Pick out and copy each line in the material below that contains the string "kern".

_ _ _

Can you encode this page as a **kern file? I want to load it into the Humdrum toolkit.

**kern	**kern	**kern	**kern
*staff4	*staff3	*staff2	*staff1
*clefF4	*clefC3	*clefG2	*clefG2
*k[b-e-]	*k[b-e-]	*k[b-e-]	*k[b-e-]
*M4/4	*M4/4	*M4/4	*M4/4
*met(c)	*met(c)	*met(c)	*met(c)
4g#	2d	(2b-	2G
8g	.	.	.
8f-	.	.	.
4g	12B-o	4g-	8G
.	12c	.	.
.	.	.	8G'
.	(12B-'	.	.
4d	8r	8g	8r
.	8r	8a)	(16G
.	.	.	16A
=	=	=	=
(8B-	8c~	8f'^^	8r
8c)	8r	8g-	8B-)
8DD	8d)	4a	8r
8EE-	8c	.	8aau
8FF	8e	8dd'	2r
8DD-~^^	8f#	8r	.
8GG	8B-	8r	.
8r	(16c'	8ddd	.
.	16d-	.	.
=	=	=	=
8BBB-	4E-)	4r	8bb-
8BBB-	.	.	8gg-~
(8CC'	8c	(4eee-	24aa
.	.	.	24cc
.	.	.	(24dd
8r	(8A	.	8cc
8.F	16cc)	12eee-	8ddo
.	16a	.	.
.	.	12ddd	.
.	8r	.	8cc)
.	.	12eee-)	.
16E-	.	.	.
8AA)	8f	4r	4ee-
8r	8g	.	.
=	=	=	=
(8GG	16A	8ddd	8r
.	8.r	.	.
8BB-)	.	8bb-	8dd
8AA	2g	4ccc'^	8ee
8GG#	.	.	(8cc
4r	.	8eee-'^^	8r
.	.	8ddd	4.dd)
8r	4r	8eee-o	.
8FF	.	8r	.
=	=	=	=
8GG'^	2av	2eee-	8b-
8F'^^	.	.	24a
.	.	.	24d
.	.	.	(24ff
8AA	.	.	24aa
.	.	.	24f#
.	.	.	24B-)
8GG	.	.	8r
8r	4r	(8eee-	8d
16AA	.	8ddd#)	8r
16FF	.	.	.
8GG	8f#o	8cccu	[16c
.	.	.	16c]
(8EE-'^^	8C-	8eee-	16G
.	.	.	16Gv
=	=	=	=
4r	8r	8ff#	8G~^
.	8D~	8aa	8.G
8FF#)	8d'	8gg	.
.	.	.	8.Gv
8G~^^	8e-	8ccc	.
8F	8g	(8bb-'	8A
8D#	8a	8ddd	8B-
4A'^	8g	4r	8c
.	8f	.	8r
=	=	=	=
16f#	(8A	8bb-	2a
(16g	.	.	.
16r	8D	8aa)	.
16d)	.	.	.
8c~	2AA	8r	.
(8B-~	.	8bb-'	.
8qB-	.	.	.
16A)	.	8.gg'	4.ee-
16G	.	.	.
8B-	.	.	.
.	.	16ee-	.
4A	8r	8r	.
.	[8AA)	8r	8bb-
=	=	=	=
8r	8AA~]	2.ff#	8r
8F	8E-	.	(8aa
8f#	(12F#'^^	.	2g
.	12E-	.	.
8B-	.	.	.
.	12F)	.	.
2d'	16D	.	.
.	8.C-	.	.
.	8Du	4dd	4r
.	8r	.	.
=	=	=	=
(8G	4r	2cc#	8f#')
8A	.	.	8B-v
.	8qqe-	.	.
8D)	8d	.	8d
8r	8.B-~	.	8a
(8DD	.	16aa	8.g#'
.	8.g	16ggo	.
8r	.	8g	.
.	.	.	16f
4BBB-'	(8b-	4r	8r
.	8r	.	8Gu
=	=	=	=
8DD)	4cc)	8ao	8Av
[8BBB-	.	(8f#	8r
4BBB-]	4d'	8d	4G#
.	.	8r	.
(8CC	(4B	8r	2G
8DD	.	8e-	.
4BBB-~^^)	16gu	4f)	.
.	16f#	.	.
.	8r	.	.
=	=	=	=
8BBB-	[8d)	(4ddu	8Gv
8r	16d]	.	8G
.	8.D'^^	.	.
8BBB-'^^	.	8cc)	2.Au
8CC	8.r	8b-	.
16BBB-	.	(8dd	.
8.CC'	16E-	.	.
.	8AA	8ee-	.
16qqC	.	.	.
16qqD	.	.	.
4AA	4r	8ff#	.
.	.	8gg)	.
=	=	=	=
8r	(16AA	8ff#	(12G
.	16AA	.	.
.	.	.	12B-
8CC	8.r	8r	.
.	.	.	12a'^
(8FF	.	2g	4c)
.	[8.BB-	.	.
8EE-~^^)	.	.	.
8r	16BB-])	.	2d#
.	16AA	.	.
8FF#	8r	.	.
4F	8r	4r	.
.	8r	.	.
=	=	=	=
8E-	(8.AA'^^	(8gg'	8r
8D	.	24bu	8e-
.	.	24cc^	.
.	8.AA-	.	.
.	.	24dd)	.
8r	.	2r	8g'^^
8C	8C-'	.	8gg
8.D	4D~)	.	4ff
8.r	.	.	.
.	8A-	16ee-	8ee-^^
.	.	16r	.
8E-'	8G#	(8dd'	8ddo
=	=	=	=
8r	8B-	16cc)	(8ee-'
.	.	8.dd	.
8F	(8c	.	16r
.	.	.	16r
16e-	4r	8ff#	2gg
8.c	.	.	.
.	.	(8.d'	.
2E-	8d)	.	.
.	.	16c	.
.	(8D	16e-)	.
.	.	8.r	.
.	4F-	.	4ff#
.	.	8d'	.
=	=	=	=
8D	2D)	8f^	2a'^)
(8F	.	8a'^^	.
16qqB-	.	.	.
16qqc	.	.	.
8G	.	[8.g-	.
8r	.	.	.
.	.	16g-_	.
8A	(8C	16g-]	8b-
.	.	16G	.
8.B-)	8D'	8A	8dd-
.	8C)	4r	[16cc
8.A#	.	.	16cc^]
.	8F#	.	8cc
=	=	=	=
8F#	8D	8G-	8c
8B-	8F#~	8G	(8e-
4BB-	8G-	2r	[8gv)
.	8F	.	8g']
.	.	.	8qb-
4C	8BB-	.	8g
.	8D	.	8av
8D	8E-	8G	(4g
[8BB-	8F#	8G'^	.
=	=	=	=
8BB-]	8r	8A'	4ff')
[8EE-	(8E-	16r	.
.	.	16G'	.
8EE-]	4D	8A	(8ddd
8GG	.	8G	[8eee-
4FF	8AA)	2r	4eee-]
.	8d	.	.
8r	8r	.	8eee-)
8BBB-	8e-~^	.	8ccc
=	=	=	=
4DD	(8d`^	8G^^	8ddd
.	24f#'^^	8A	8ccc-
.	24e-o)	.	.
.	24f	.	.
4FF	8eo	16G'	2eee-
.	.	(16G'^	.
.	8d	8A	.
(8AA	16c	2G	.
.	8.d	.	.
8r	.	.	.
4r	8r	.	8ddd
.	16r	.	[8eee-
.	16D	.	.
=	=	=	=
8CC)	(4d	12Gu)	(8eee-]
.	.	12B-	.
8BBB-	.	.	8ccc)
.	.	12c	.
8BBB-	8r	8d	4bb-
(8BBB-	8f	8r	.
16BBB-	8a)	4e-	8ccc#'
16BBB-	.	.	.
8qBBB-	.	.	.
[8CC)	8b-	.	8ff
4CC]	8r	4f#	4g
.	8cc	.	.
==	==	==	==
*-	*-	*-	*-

_ _ _

> **FULL RESPONSE**:
Can you encode this page as a **kern file? I want to load it into the Humdrum toolkit.
**kern	**kern	**kern	**kern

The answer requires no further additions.